» **WHAT IS EXPECTED**
Starting at the line that has "brown pentagon at" and stopping after the line that has "blue circle at (1684, 1321): moved 5 px right", reproduce the listing below exactly; omit everything else.

» **EXTRACTED MATERIAL**
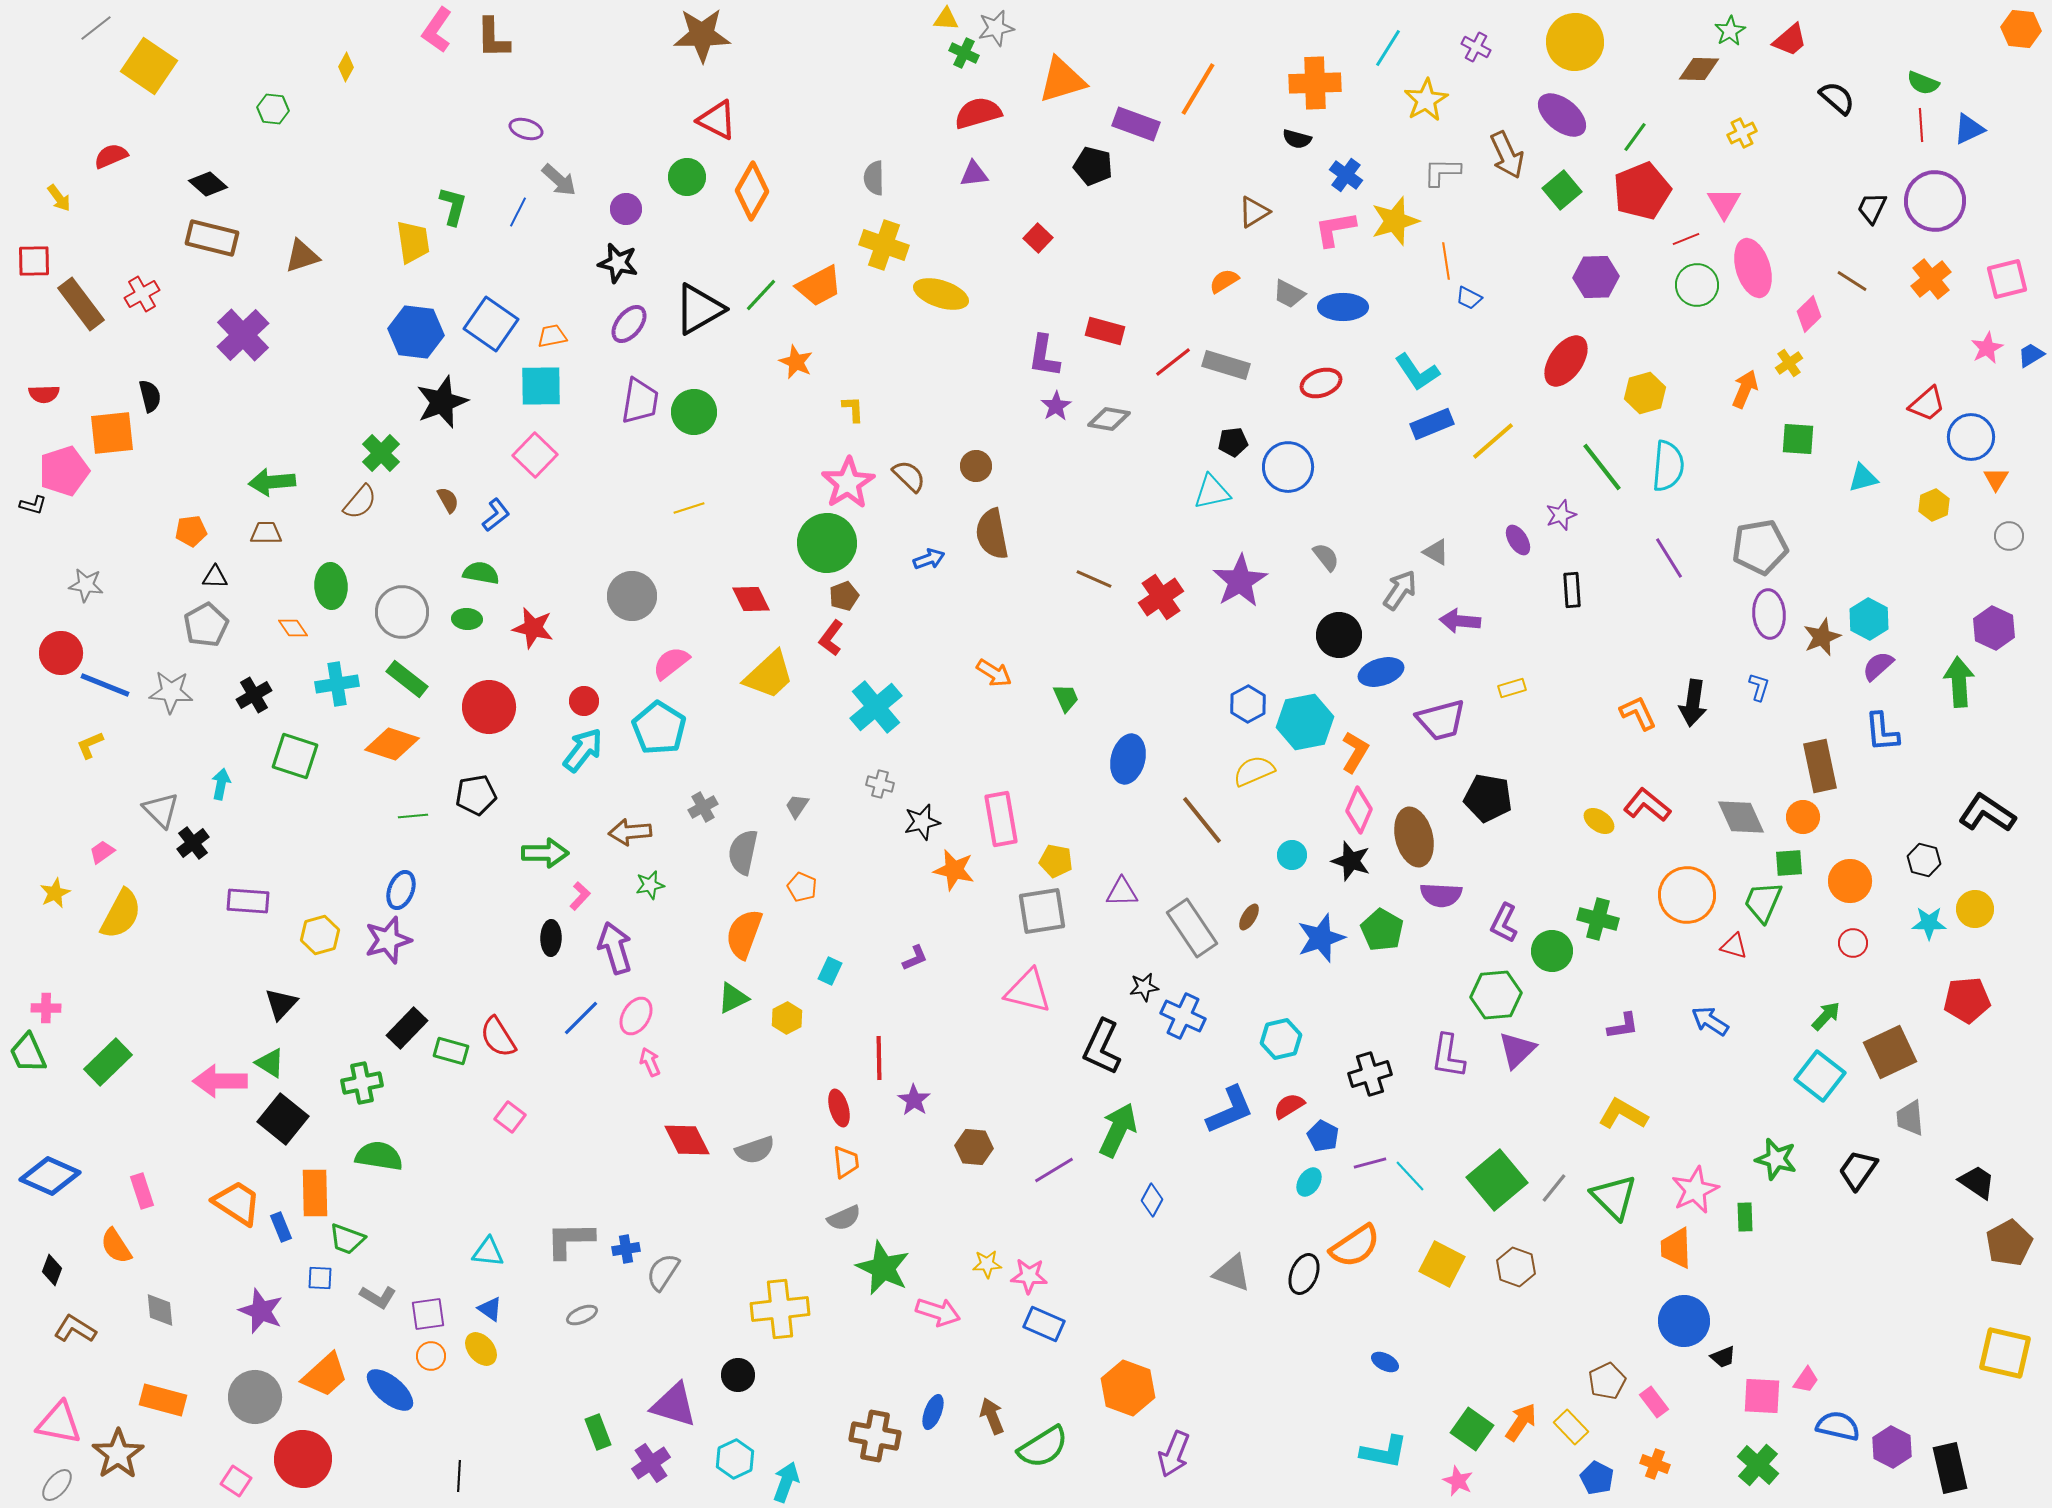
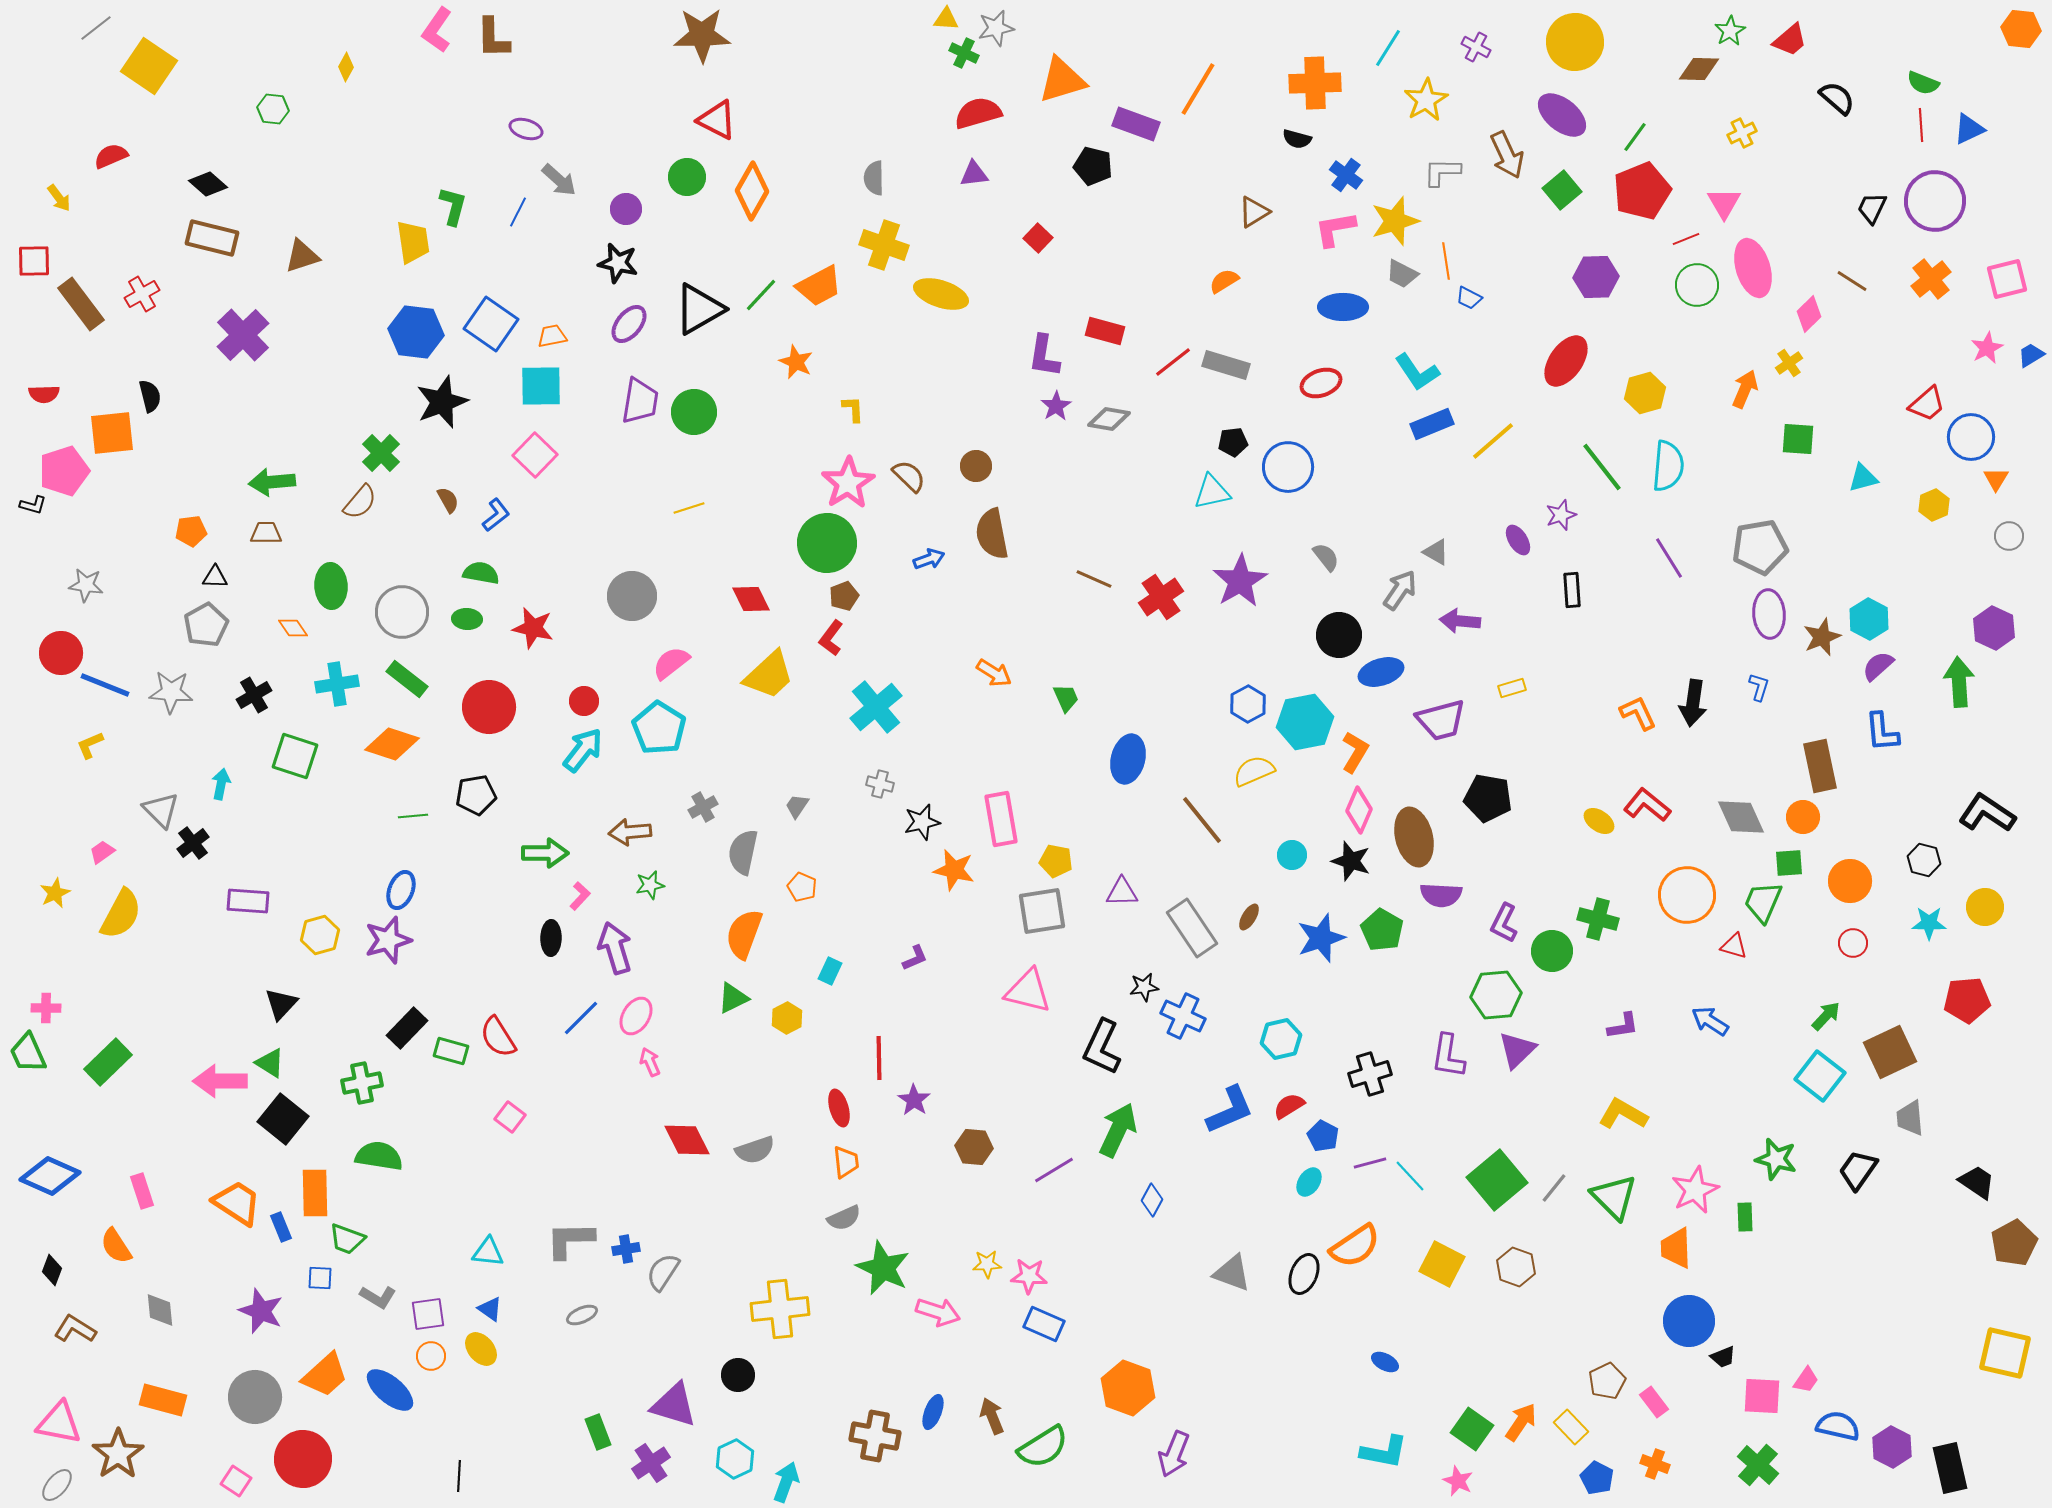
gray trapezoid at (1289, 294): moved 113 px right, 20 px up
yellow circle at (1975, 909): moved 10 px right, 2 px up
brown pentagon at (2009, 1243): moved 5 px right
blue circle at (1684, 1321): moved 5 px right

---

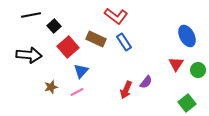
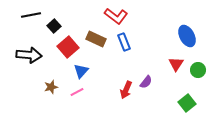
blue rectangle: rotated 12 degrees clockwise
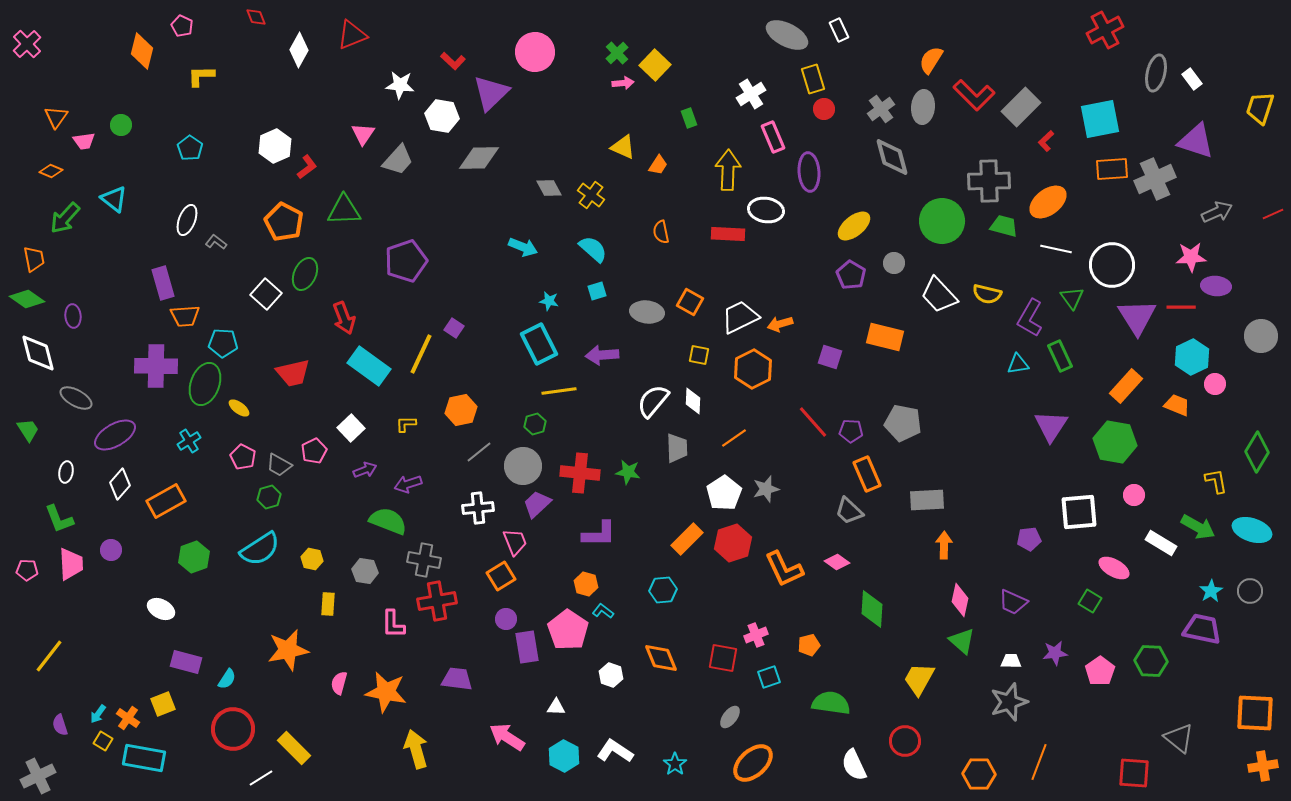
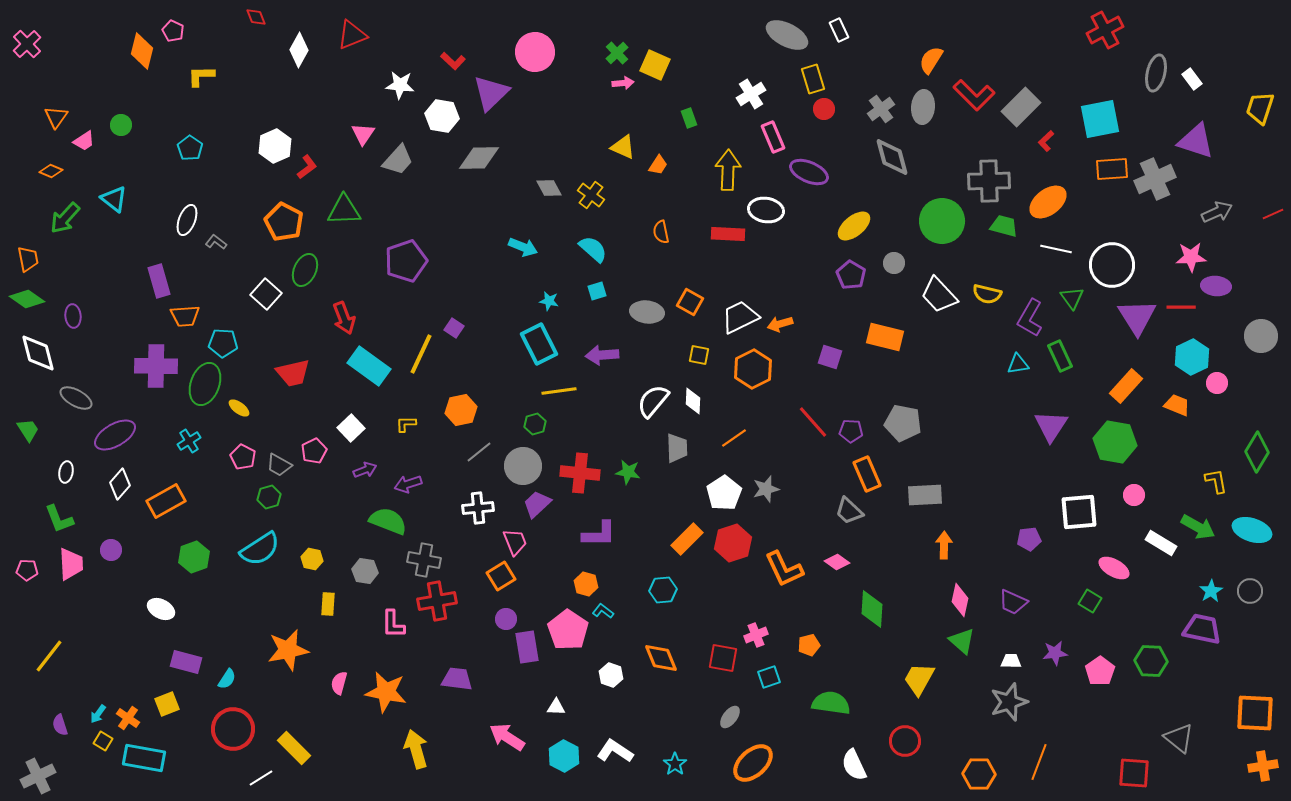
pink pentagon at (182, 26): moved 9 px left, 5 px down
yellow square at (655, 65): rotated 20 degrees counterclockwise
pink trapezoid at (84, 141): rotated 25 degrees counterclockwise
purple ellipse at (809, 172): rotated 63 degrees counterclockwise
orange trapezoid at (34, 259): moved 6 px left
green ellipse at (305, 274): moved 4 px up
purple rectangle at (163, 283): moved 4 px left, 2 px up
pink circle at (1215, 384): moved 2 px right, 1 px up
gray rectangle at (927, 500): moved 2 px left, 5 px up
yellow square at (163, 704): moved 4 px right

* * *

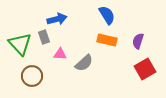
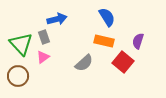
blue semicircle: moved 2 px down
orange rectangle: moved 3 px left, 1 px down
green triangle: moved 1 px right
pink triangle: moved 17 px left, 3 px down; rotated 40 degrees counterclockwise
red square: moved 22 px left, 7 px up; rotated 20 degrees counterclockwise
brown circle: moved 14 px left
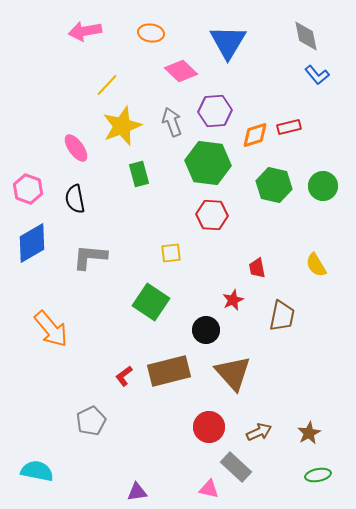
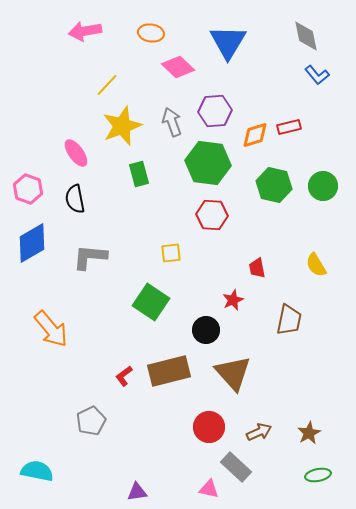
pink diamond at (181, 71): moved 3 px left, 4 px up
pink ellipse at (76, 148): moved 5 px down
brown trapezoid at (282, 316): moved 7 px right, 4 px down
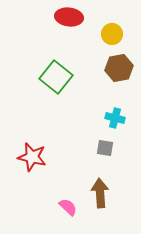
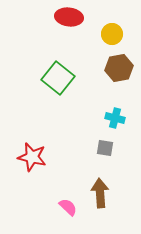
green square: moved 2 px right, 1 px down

» **ANSWER SECTION**
brown pentagon at (2009, 1243): moved 5 px right
blue circle at (1684, 1321): moved 5 px right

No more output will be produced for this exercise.